## Task directions
Everything from the line with "none -> purple plate E2 level 2" to the end of the data should be restated word for word, and nothing before it.
══════════
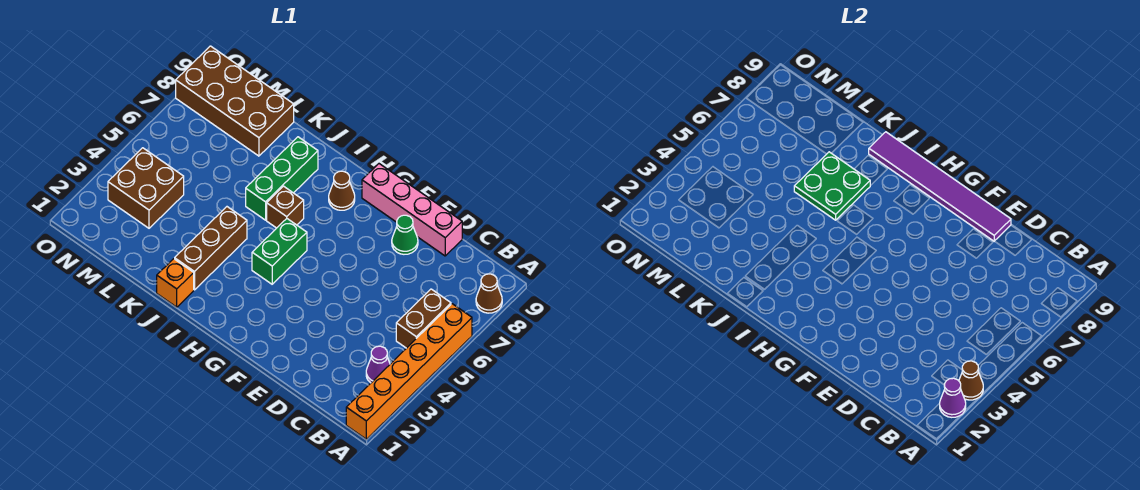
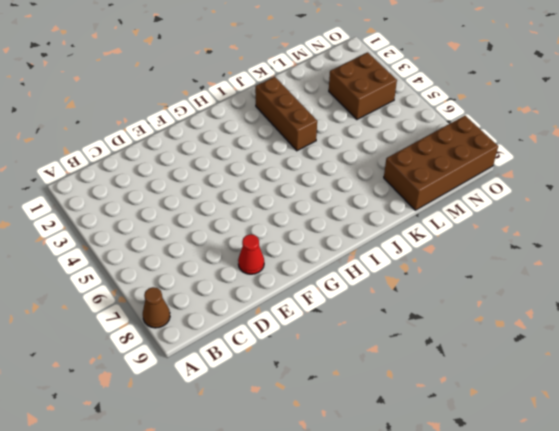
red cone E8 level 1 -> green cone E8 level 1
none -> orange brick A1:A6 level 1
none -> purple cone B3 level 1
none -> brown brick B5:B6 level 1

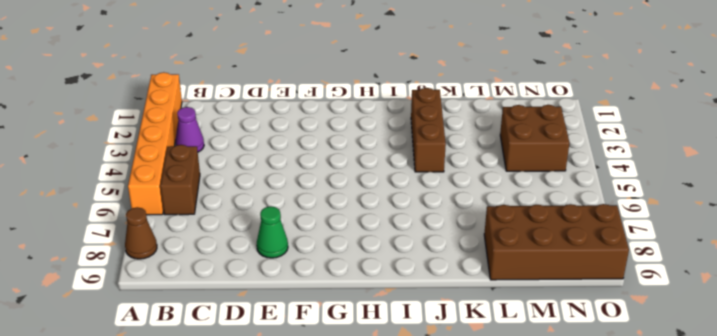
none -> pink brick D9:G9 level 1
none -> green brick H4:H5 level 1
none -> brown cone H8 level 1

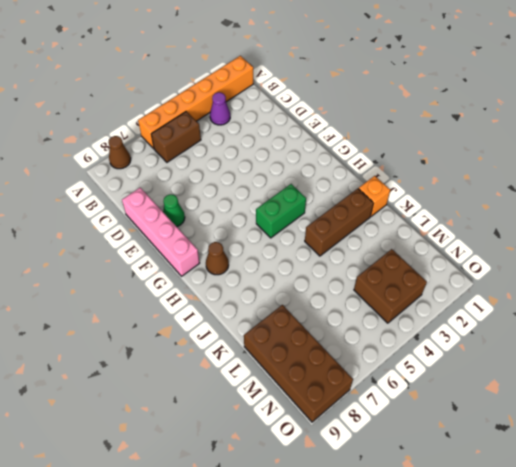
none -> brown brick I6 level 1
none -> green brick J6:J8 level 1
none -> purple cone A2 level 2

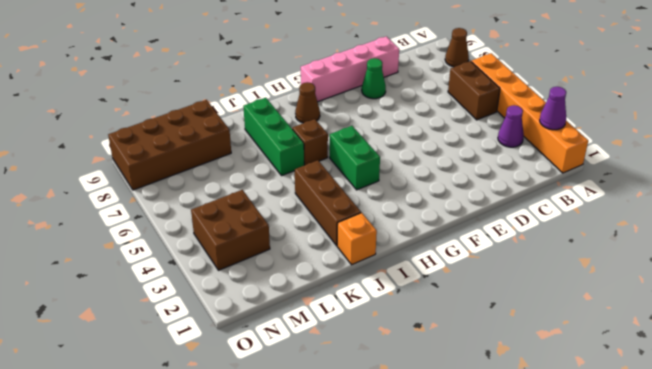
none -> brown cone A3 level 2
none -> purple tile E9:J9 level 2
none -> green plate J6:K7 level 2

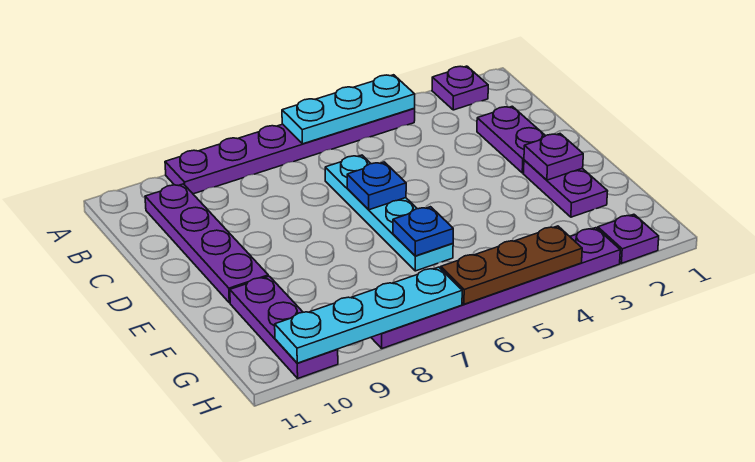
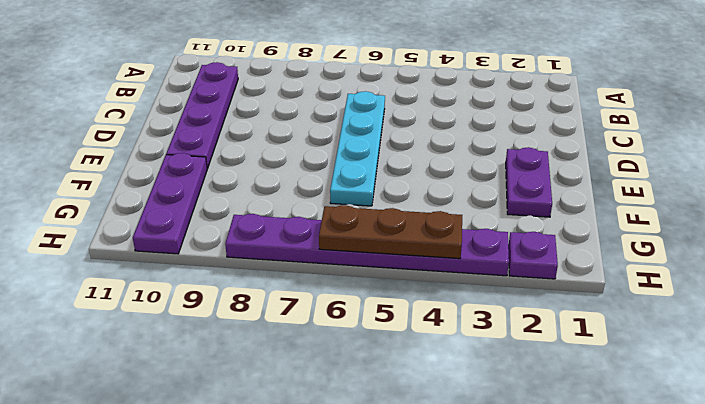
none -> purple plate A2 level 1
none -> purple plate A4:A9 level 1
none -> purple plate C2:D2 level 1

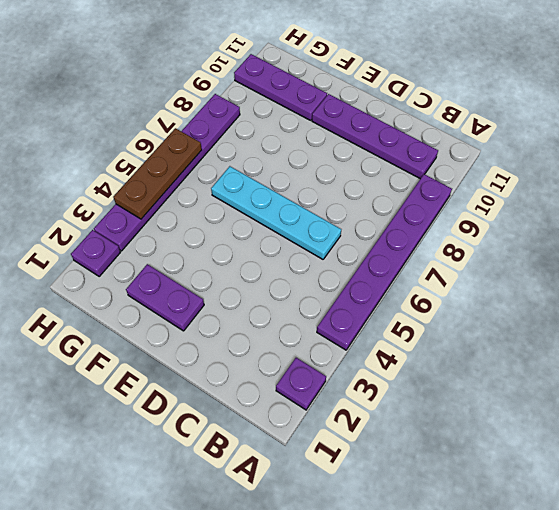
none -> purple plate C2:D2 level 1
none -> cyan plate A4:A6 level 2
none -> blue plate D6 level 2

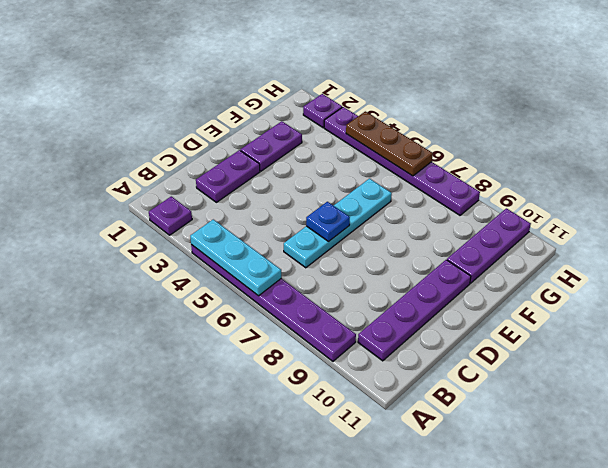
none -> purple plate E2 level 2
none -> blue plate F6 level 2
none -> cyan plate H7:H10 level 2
══════════
## Reply
none -> purple plate E2 level 2
none -> blue plate F6 level 2
none -> cyan plate H7:H10 level 2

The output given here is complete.